Exercise: The line containing "none -> white slope D8:E8 level 3 top E" and every line after it to the end of the records: set those down exactly, without any pictures.

Scene change data
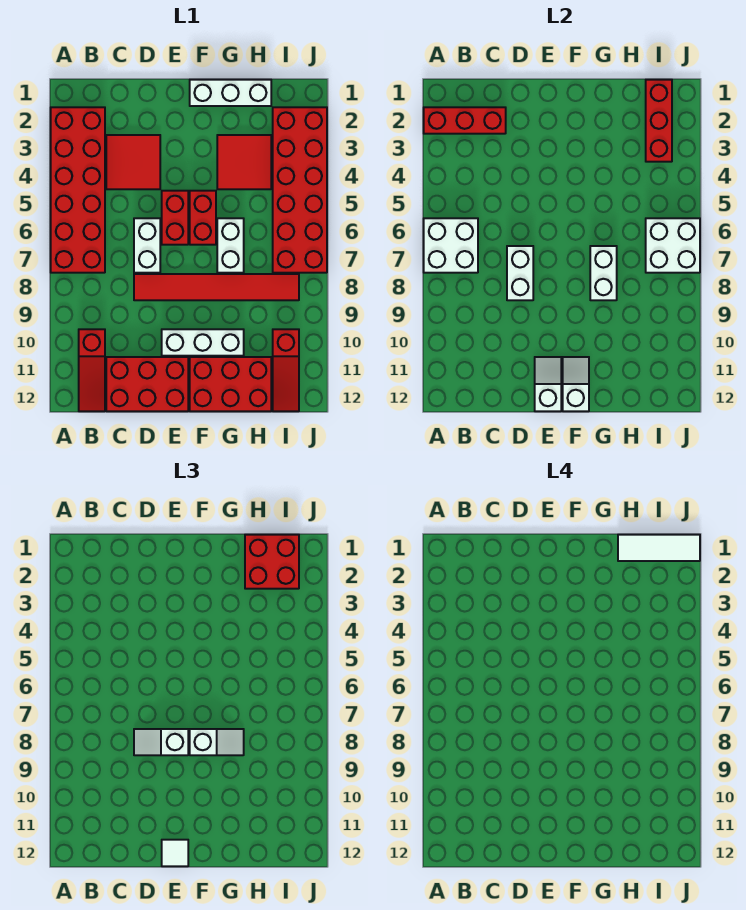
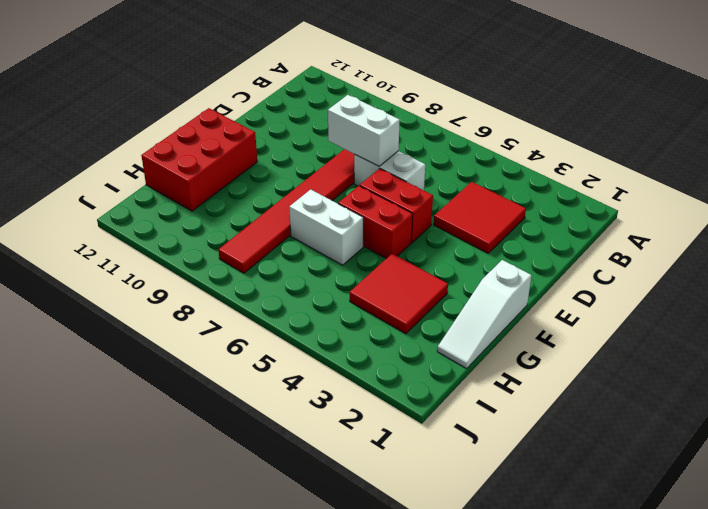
white slope F1:H1 level 1 top F -> white brick F1:H1 level 1
none -> red brick A2:B7 level 1
none -> red slope B10:B12 level 1 top 10
none -> red brick C11:E12 level 1

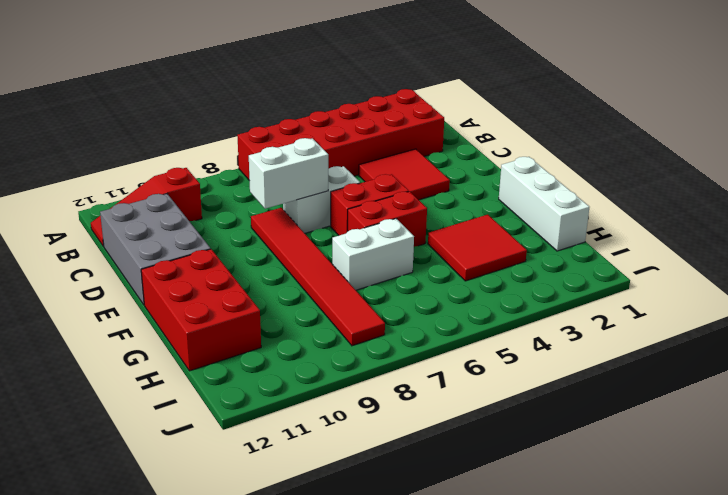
grey brick C11:E12 level 1 -> red brick C11:E12 level 1
none -> white brick E10:G10 level 1
none -> red brick I2:J7 level 1
none -> red slope I10:I12 level 1 top 10

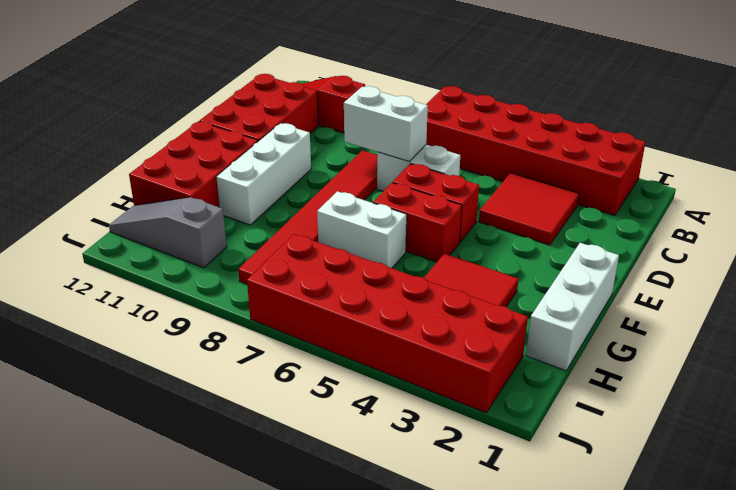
grey slope I10:I12 level 1 top 10 -> red slope I10:I12 level 1 top 10
none -> red brick A2:C2 level 2
none -> white brick A6:B7 level 2
none -> white slope E11:E12 level 2 top 12

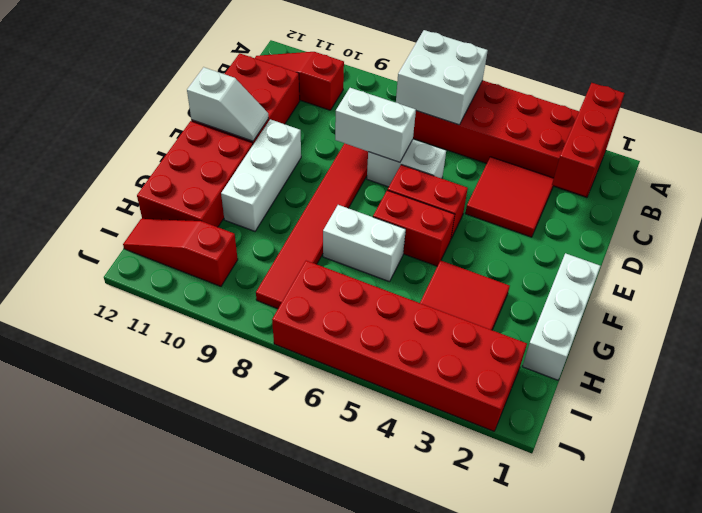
none -> white slope F11:F12 level 2 top 12
none -> white brick G7:G8 level 2
none -> red brick I1:I3 level 2

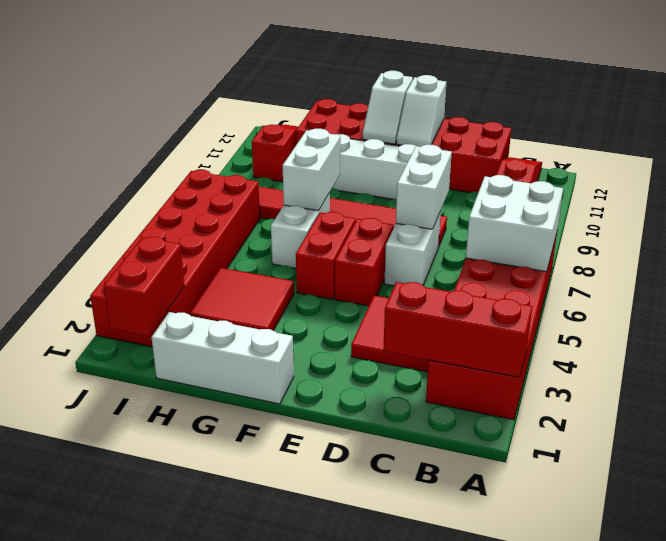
red brick I1:I2 level 2 -> red brick I1:I3 level 2
none -> white brick I6:J7 level 2
none -> white slope D8:E8 level 3 top E
none -> white tile E12 level 3

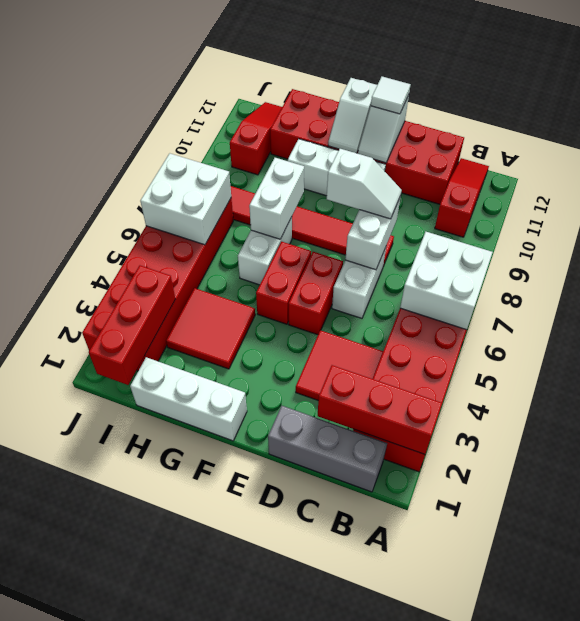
grey brick B1:D1 level 1 -> none
none -> white slope F8:G8 level 3 top F
none -> red brick H1:I2 level 3
none -> white tile H1:J1 level 4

The completed task:
none -> white slope D8:E8 level 3 top E
none -> white tile E12 level 3

grey brick B1:D1 level 1 -> none
none -> white slope F8:G8 level 3 top F
none -> red brick H1:I2 level 3
none -> white tile H1:J1 level 4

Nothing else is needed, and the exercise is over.